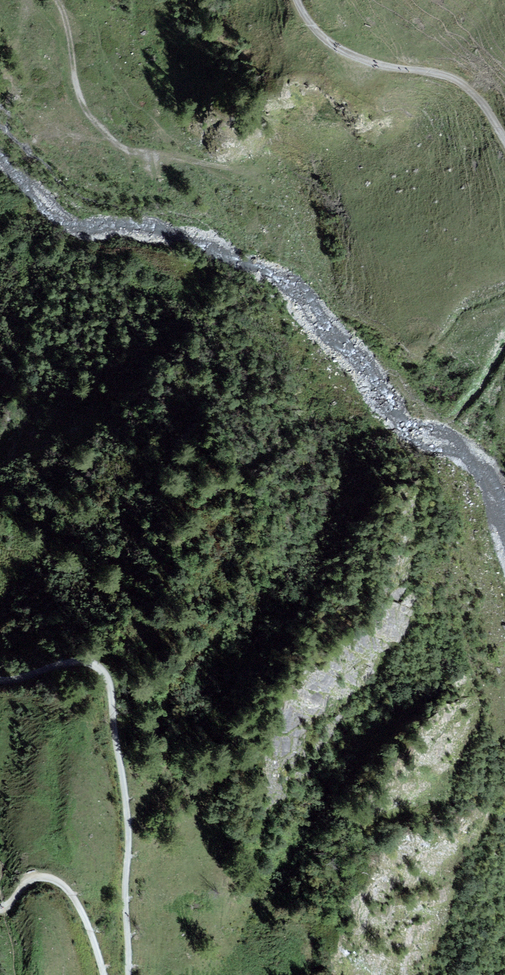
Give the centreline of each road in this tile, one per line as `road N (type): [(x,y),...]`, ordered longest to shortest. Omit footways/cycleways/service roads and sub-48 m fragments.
road 1 (track): [(129,974),(129,846),(110,683),(91,663),(0,679)]
road 2 (track): [(248,174),(132,151),(106,134),(84,109),(55,0)]
road 3 (track): [(297,0),(336,49),(461,86),(504,148)]
road 4 (track): [(3,909),(37,878),(61,885),(83,912),(103,974)]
++++
*Exercise requirements*
The entries above are to be printed again word for word, with every picture removed.

*Your solution*
Give the centreline of each road in this tile, one per line as `road N (type): [(x,y),...]`, ordered longest to shortest. Omit footways/cycleways/service roads and sub-48 m fragments.
road 1 (track): [(129,974),(129,846),(110,683),(91,663),(0,679)]
road 2 (track): [(248,174),(132,151),(106,134),(84,109),(55,0)]
road 3 (track): [(297,0),(336,49),(461,86),(504,148)]
road 4 (track): [(3,909),(37,878),(61,885),(83,912),(103,974)]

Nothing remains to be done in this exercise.